— Assignment —
All lines from the one containing "green bottle [439,104,486,205]" to the end of the entries below should be output exactly as they appear. No other lines should be output.

Records from a data collection
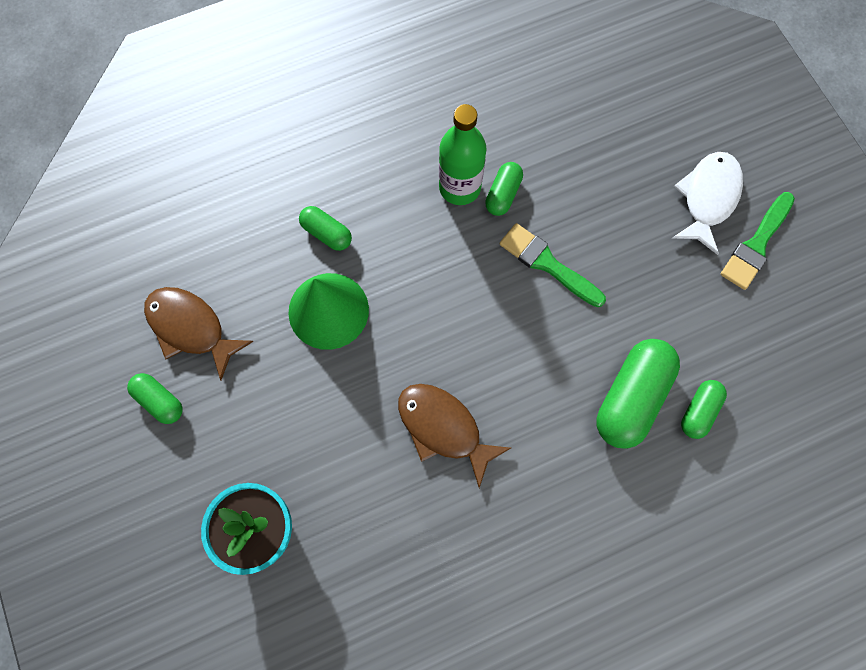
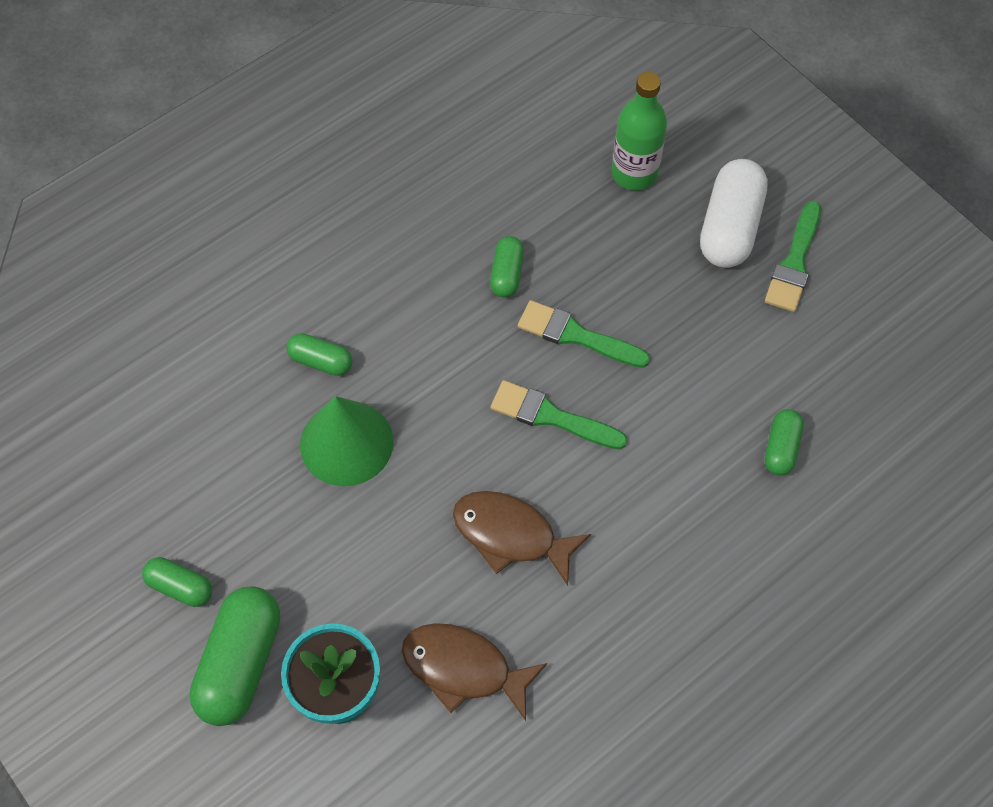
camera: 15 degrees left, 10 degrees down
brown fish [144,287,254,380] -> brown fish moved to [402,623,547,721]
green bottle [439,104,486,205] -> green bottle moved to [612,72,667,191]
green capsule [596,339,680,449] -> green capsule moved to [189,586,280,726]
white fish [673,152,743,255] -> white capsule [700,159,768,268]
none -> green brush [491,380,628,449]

— Answer to this problem —
green bottle [439,104,486,205] -> green bottle moved to [612,72,667,191]
green capsule [596,339,680,449] -> green capsule moved to [189,586,280,726]
white fish [673,152,743,255] -> white capsule [700,159,768,268]
none -> green brush [491,380,628,449]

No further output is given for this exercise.